_TASK_.
Using the records below, write out again exactly the lines that begin at the line containing "gumka do mazania [czarny] (355,501)" and end at the line containing "gumka do mazania [pomarańczowy]", and no other lines.

== EXTRACTED RECORDS ==

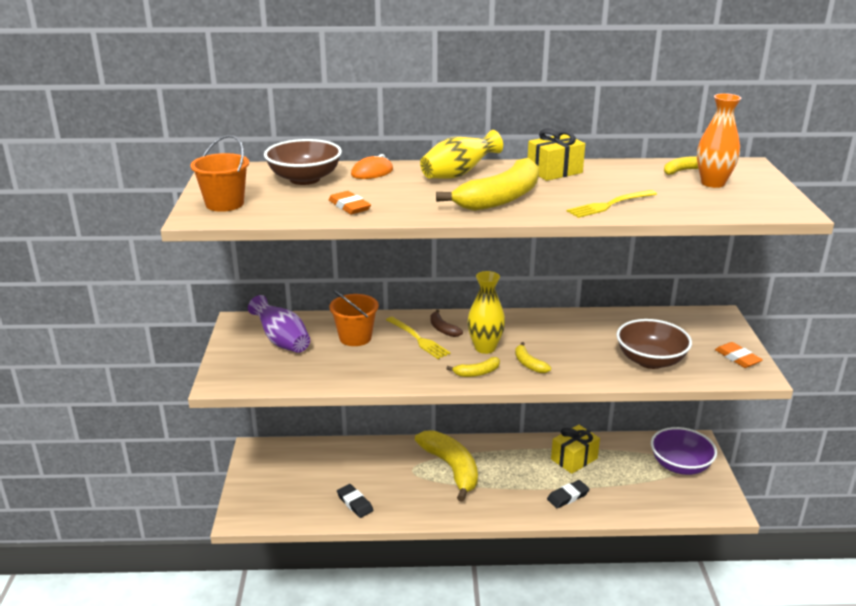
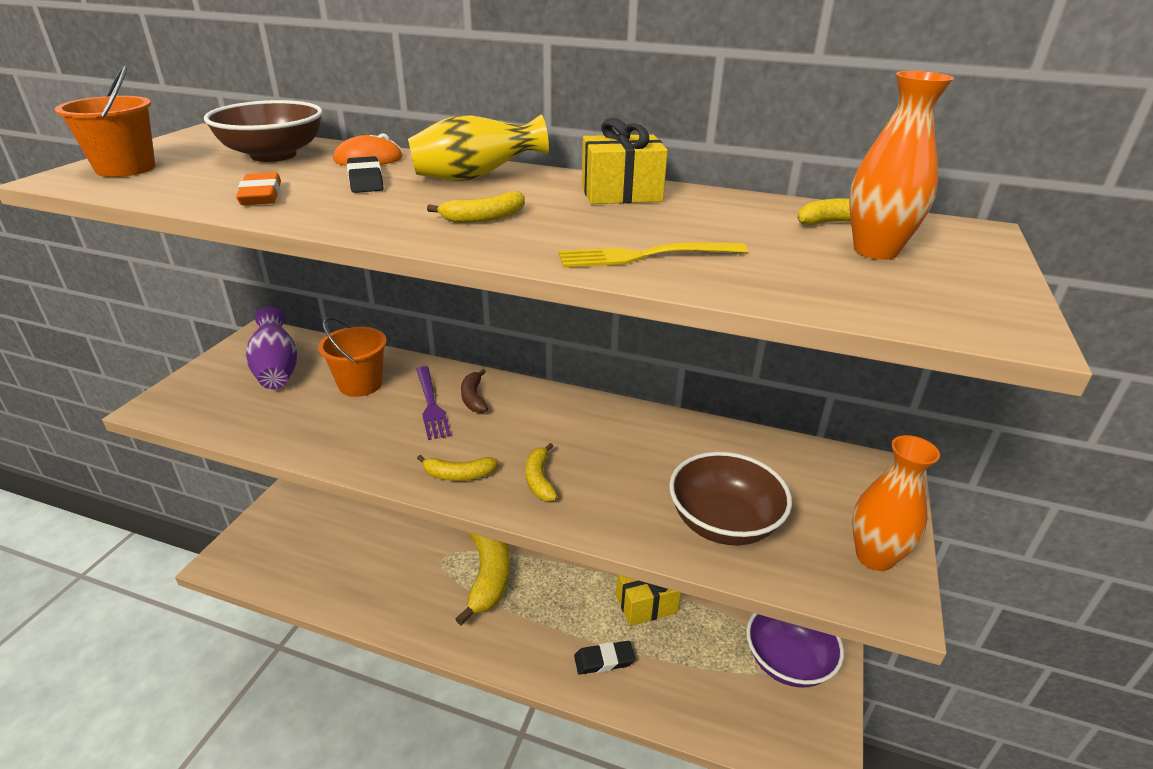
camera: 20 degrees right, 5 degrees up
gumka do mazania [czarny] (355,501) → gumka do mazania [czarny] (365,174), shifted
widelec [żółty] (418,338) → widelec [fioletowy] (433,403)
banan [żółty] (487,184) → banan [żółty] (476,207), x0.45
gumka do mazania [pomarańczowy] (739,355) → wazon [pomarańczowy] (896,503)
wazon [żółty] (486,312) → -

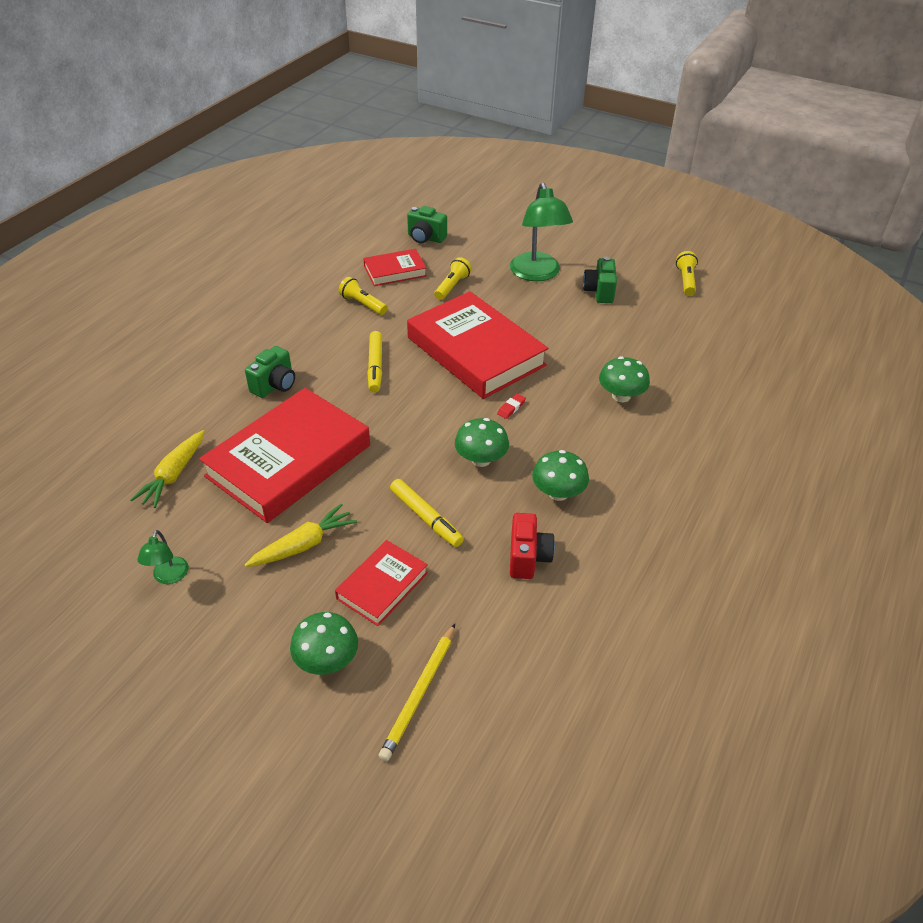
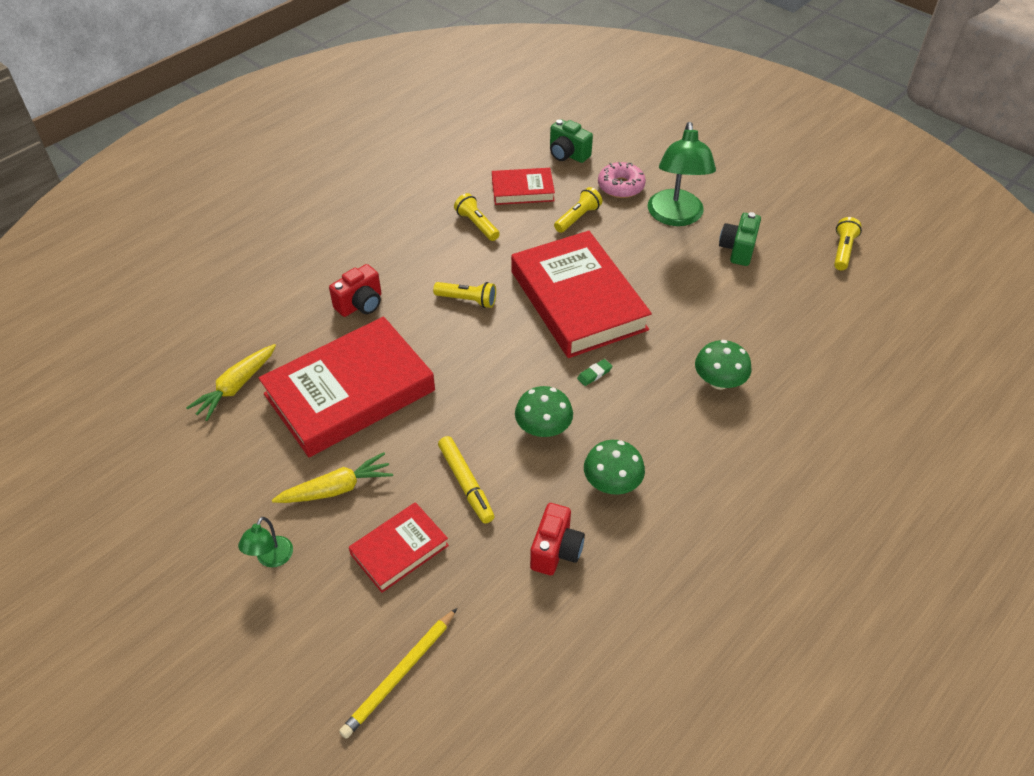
camera: 15 degrees right, 5 degrees up
lampka [zielony] (163,557) → lampka [zielony] (265,542), shifted
aparat fotograficzny [zielony] (270,372) → aparat fotograficzny [czerwony] (355,290)
flamaster [żółty] (374,362) → latarka [żółty] (464,295)
gumka do mazania [czerwony] (511,406) → gumka do mazania [zielony] (594,372)
- → donut [różowy] (622,180)
grzyb [zielony] (324,643) → -

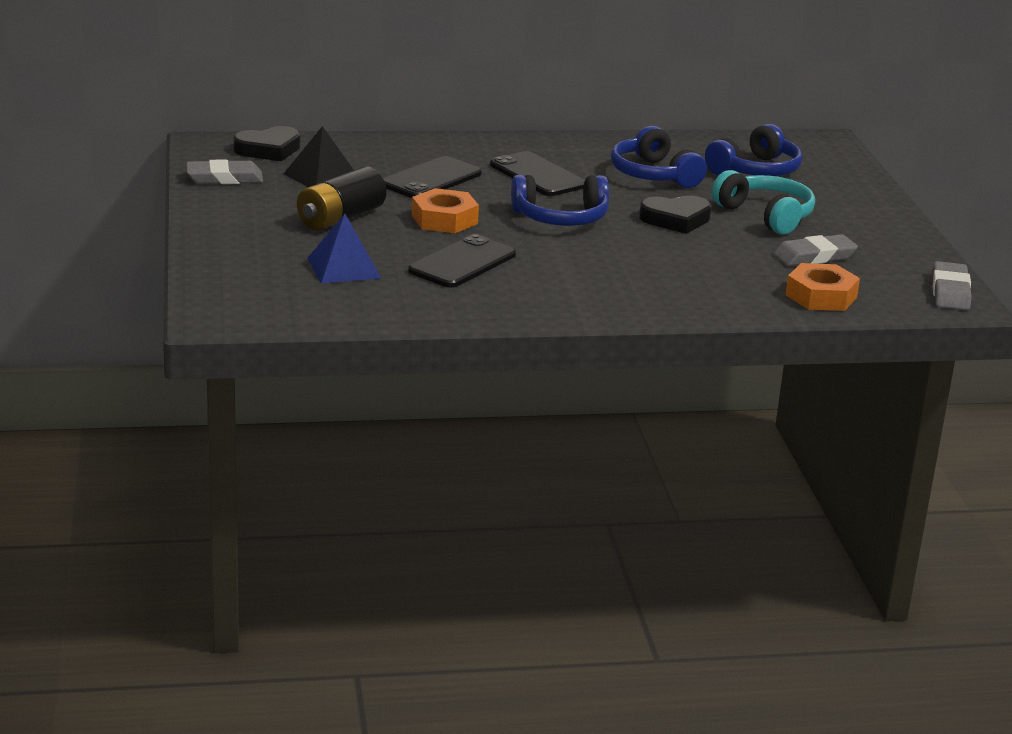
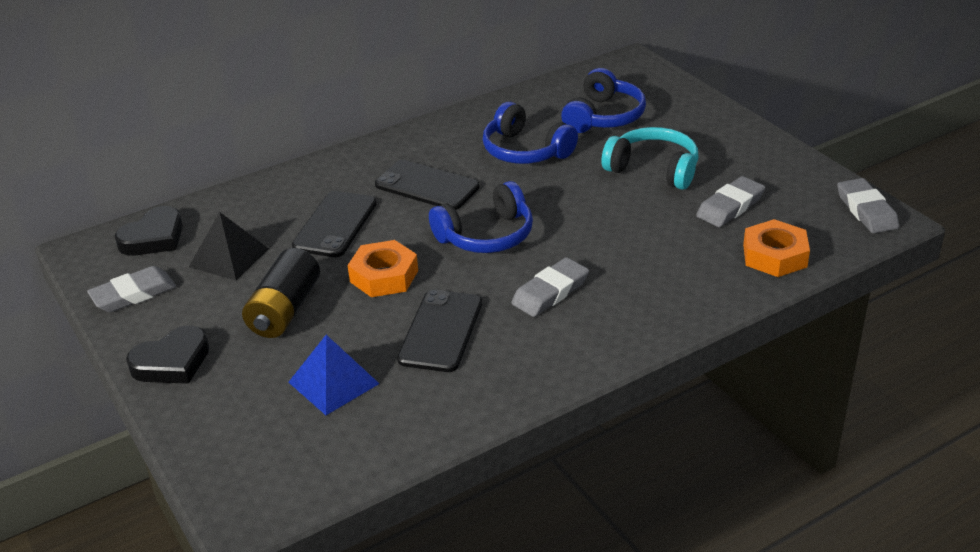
camera: 20 degrees left, 10 degrees up
serce [czarny] (675,214) → serce [czarny] (167,354), shifted
- → gumka do mazania [szary] (550,287)

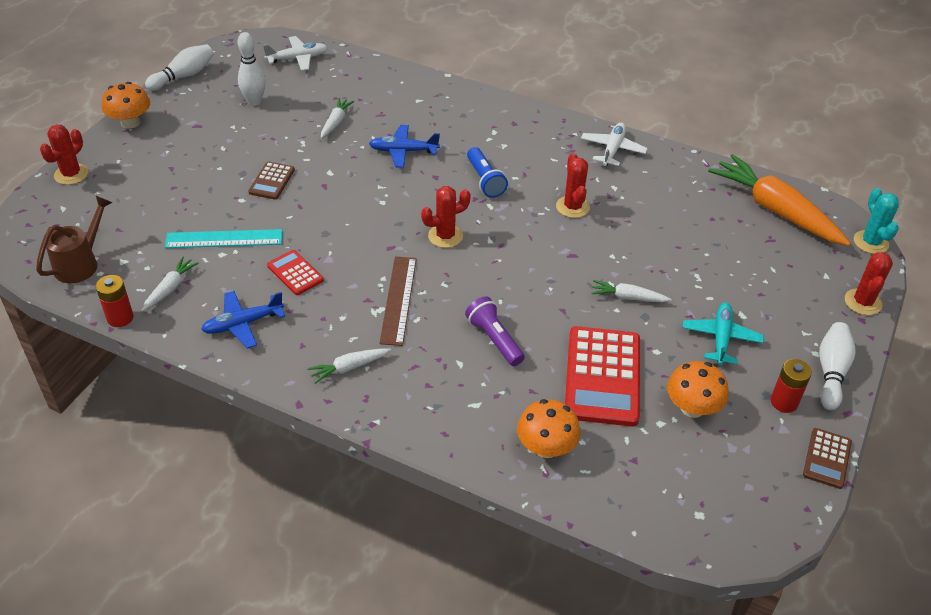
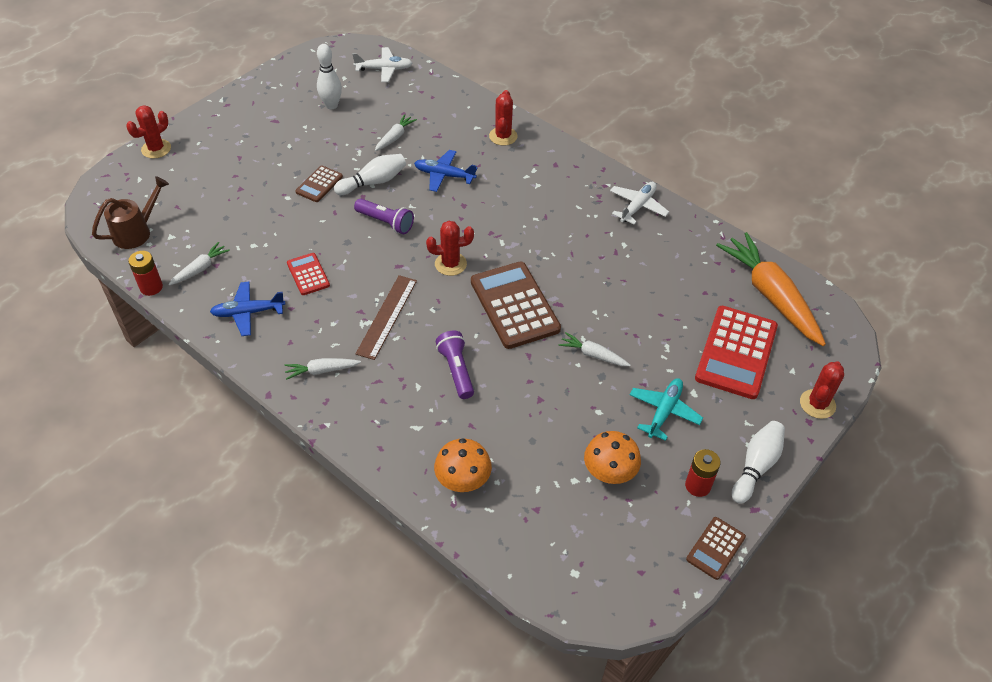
camera: 15 degrees right, 5 degrees up
kręgiel [biały] (179,67) → kręgiel [biały] (370,174), shifted
- → latarka [fioletowy] (384,216)
- → kalkulator [brązowy] (516,305)
kaktus [czerwony] (573,185) → kaktus [czerwony] (503,118), shifted
kalkulator [czerwony] (602,376) → kalkulator [czerwony] (736,352), shifted
grzyb [pomarańczowy] (126,105) → -
linijka [turkusowy] (224,238) → -
latarka [niebieski] (487,172) → -
kaktus [turkusowy] (876,221) → -

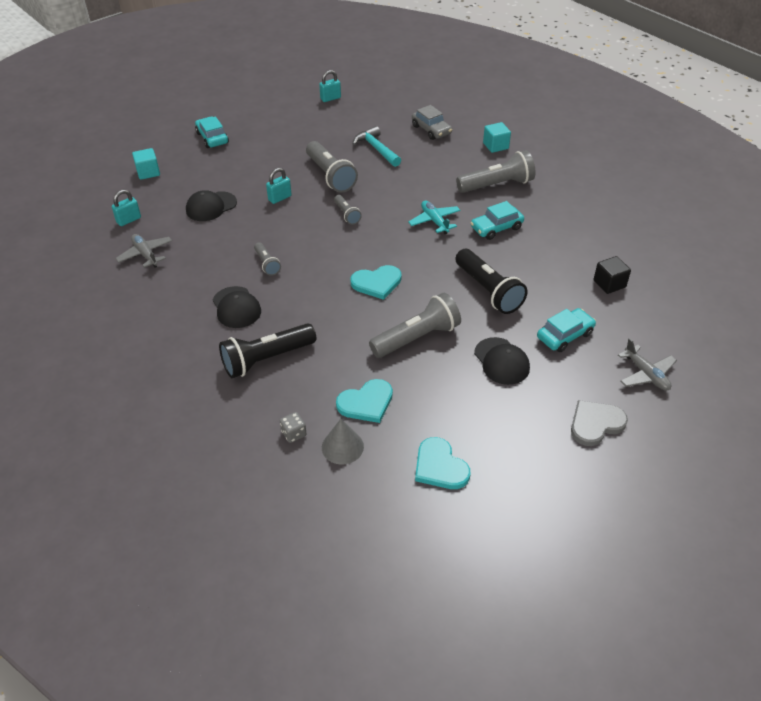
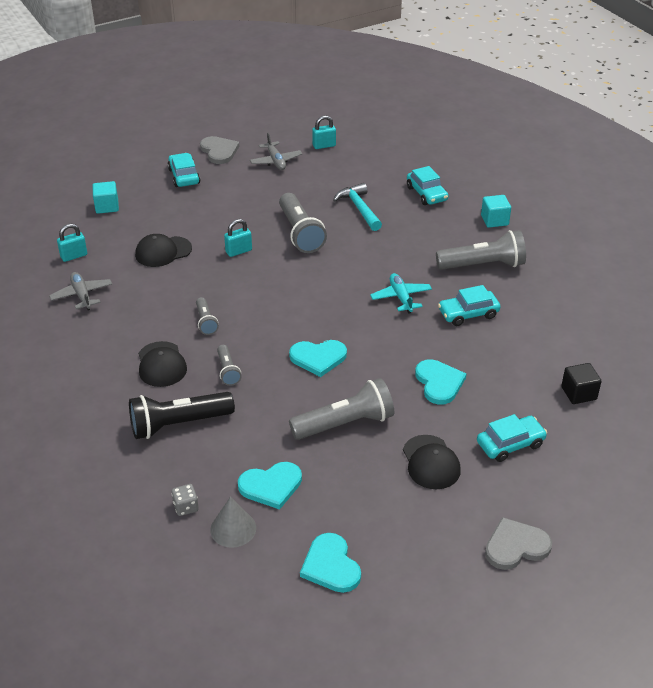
camera: 10 degrees right, 5 degrees down
- → serce [szary] (219,150)
latarka [szary] (348,210) → latarka [szary] (229,365), shifted
samolot [szary] (647,364) → samolot [szary] (276,151), shifted
samochód [szary] (432,122) → samochód [turkusowy] (428,185)
latarka [czarny] (491,281) → serce [turkusowy] (440,382)

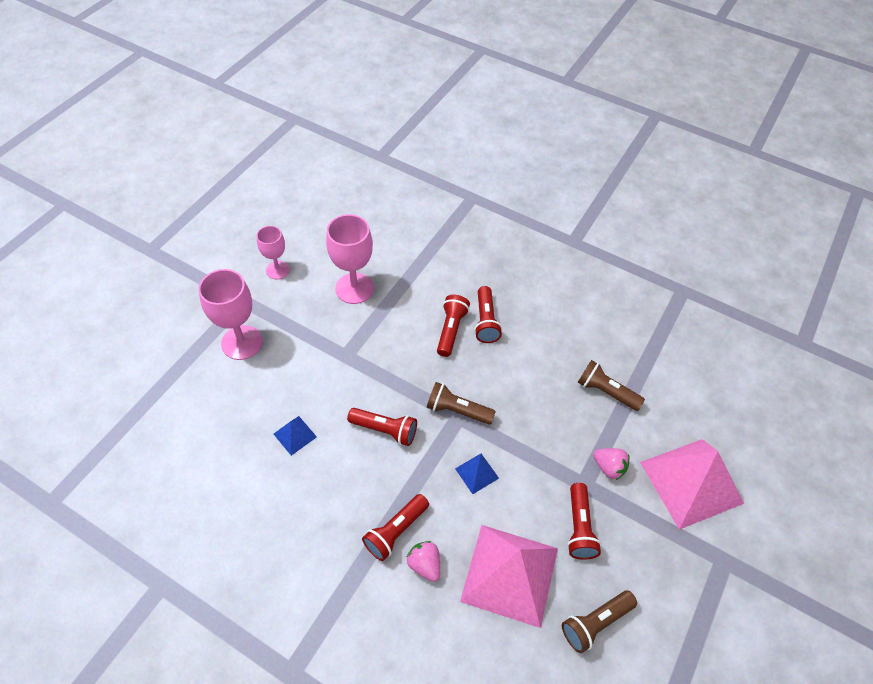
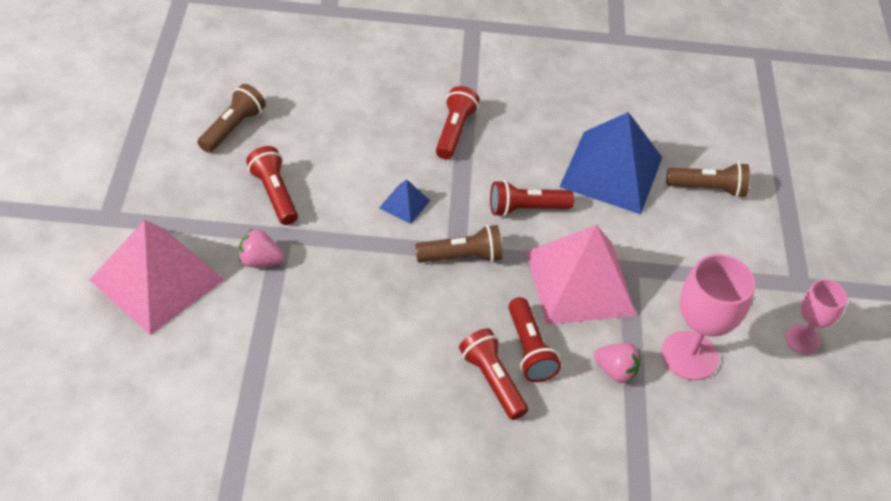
camera: 150 degrees right, 5 degrees down
piramida [różowy] (509,576) → piramida [różowy] (581,275), shifted
piramida [niebieski] (295,436) → piramida [niebieski] (610,163), x2.33
truskawka [różowy] (423,561) → truskawka [różowy] (617,363), shifted
latarka [brązowy] (611,385) → latarka [brązowy] (708,180), shifted
kielich [różowy] (230,314) → -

===

_TASK RESULT_.
gumka do mazania [czarny] (355,501) → gumka do mazania [czarny] (365,174), shifted
widelec [żółty] (418,338) → widelec [fioletowy] (433,403)
banan [żółty] (487,184) → banan [żółty] (476,207), x0.45
gumka do mazania [pomarańczowy] (739,355) → wazon [pomarańczowy] (896,503)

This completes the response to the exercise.